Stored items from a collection
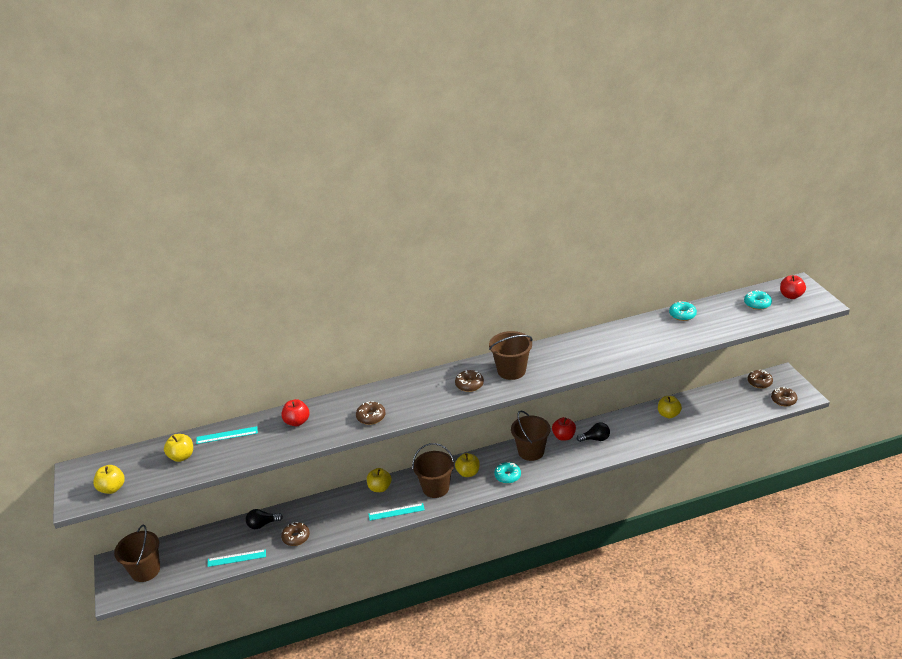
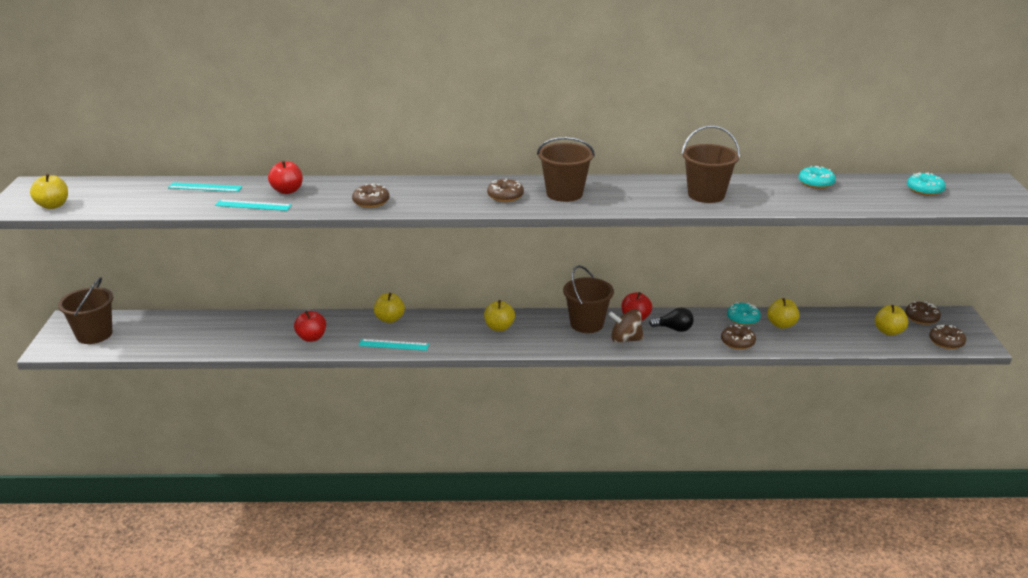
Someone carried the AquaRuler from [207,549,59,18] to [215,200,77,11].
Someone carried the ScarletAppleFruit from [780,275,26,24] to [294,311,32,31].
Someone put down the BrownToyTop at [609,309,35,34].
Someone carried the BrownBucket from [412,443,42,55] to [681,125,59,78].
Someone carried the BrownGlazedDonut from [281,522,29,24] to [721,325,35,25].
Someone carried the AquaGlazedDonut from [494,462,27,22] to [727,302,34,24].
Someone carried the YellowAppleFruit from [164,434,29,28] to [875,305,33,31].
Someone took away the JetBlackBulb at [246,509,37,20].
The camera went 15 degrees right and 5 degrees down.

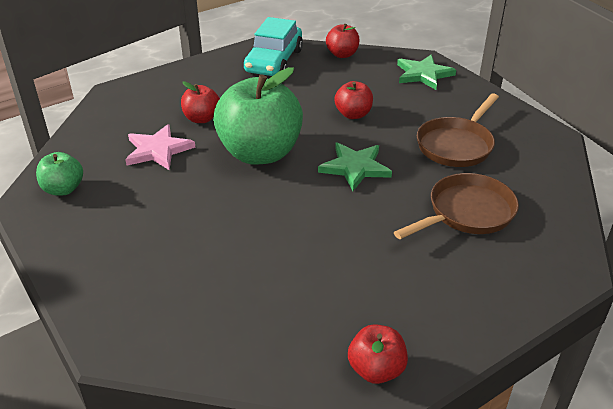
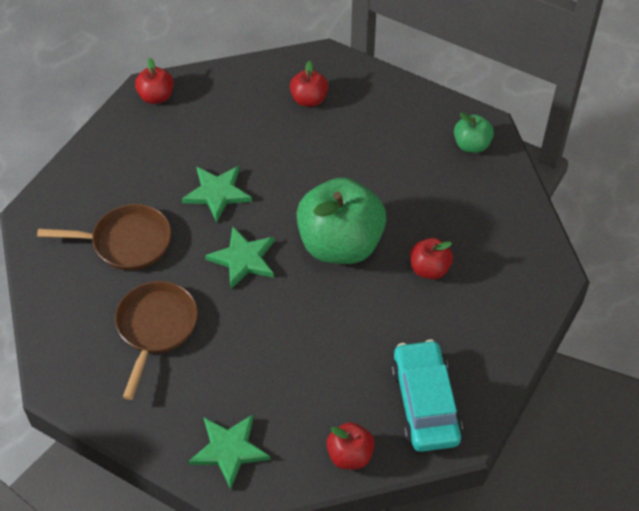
Someone rotated the BrownSkillet at [394,173,125,66] by 120 degrees counterclockwise.
Someone put down the LeafGreenStar at [182,166,70,56].
Someone carried the ScarletAppleFruit from [334,81,39,38] to [290,61,38,46].
Someone took away the RosyStar at [125,124,71,46].
The camera went 155 degrees right and 15 degrees up.

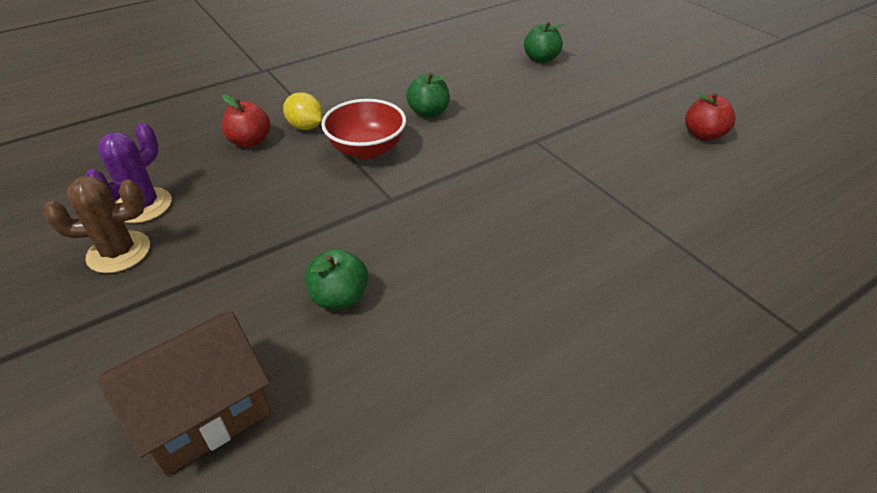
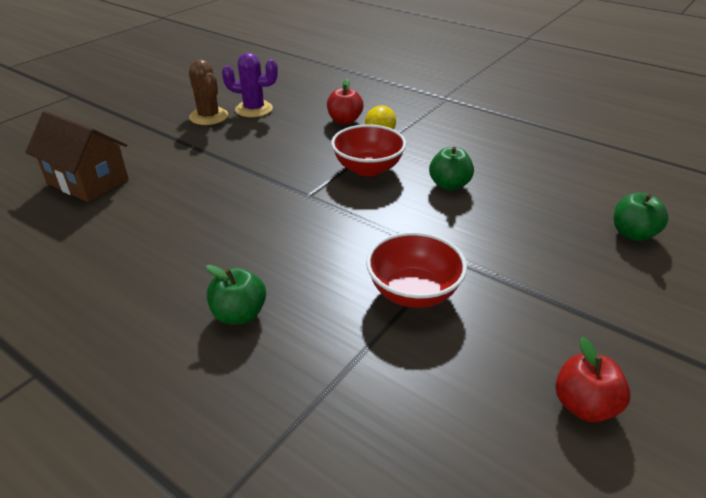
Someone carried the LeafGreenAppleFruit from [305,249,63,60] to [206,265,60,60].
Someone put down the ScarletBowl at [366,232,101,76].
The camera went 70 degrees right and 5 degrees down.

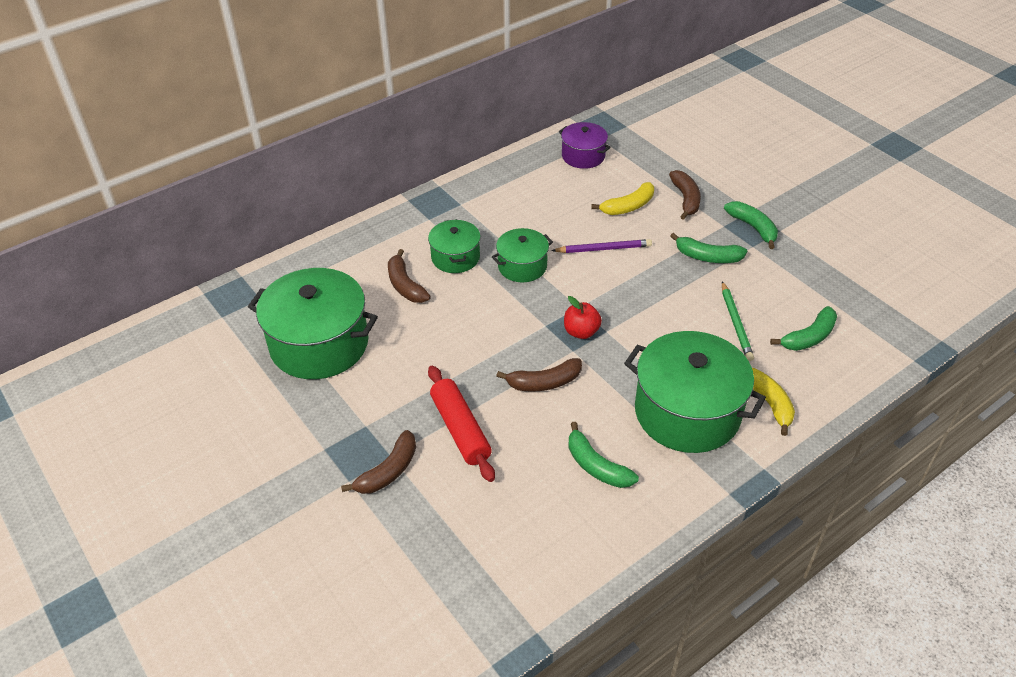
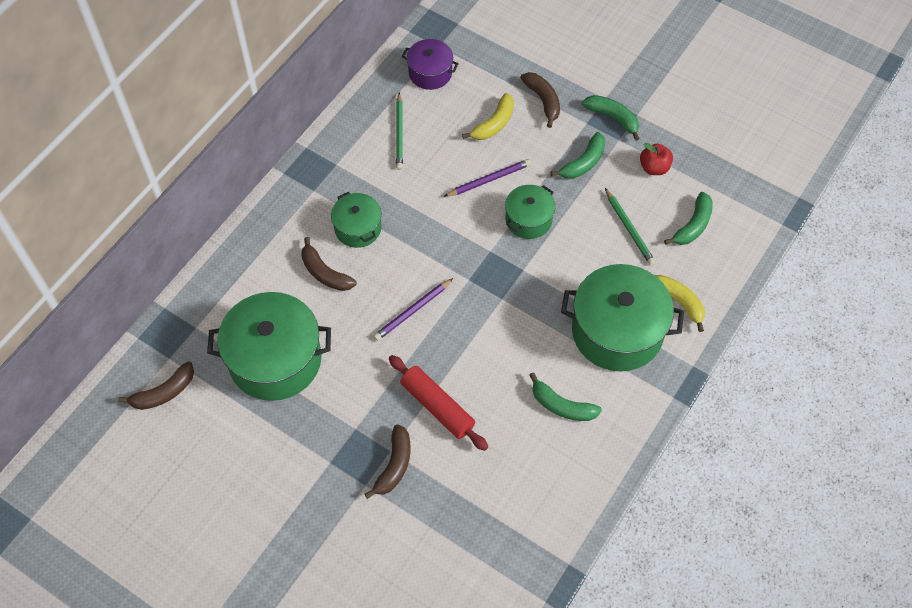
Someone carried the BrownToyBanana from [496,358,86,34] to [118,361,76,49].
Someone put down the PurpleWoodenPencil at [373,278,80,63].
Someone put down the LeafGreenWoodenPencil at [396,92,7,78].
Someone carried the LeafGreenCookingPot from [492,228,61,54] to [505,185,50,54].
Someone rotated the LeafGreenToyBanana at [670,233,77,30] by 45 degrees counterclockwise.
Someone carried the ScarletAppleFruit from [564,296,38,43] to [640,143,33,32].
The camera went 20 degrees left and 15 degrees up.

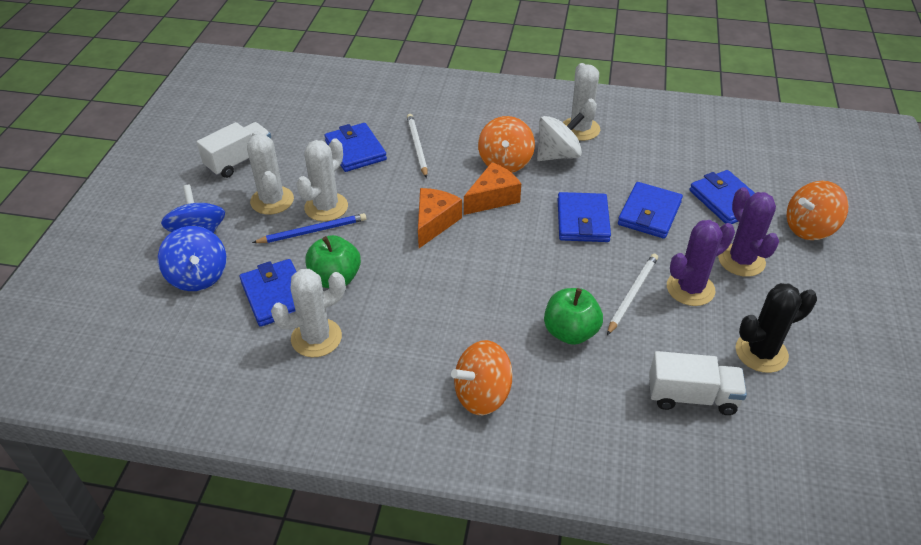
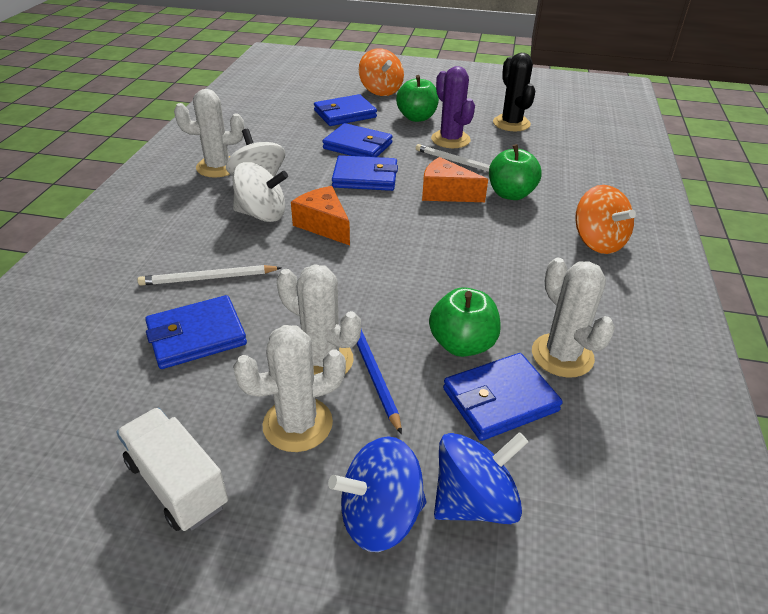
Someone repainted the OrangeToyTop at [478,116,57,57], which became the WhiteToyTop at [233,162,55,60].
Someone swapped the PurplePricklyPlant at [718,187,61,90] for the LeafGreenAppleFruit at [396,75,43,47].
Someone carried the OrangeCheeseWedge from [418,188,44,60] to [422,157,66,45].
Someone took away the WhiteTruck at [649,351,98,64].
The camera went 90 degrees left and 5 degrees down.

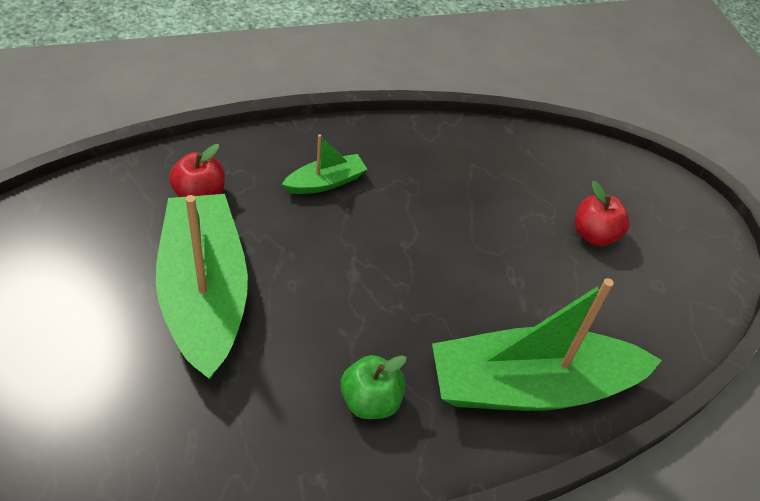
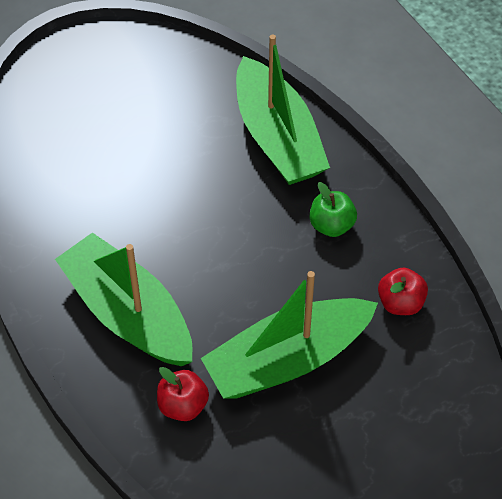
Someone scaled the LeafGreenToyBoat at [282,134,85,60] by 2.20.
Someone carried the ScarletAppleFruit from [575,181,55,65] to [378,268,50,47].
The camera went 100 degrees left and 5 degrees up.

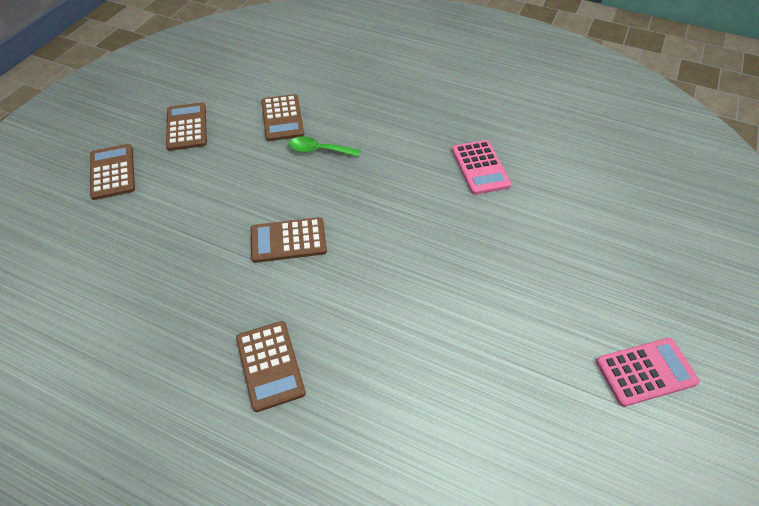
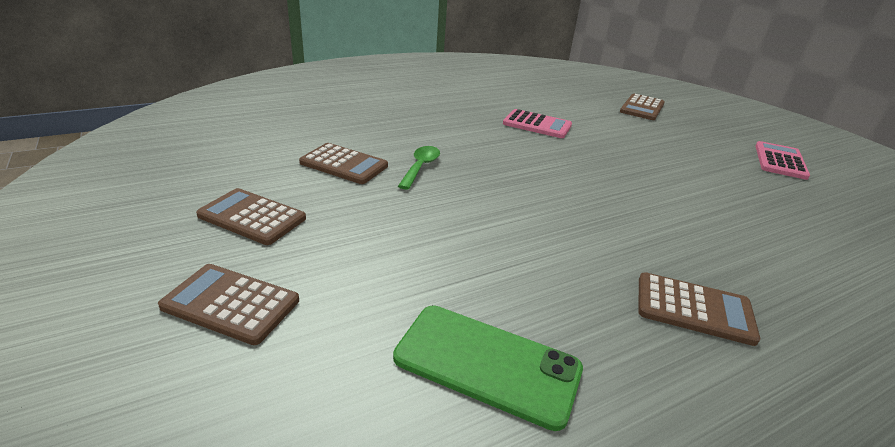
Someone put down the LeafGreenPhone at [393,306,190,125].
Someone rotated the LeafGreenTablespoon at [289,136,72,21] by 150 degrees clockwise.
Someone carried the BrownPocketCalculator from [251,217,76,46] to [620,94,45,26].
The camera went 55 degrees left and 20 degrees down.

=== ACTION ITEM ===
Count the lines of the data that hold the string "camera", and give that number as the entire reply.

=== RESPONSE AREA ===
7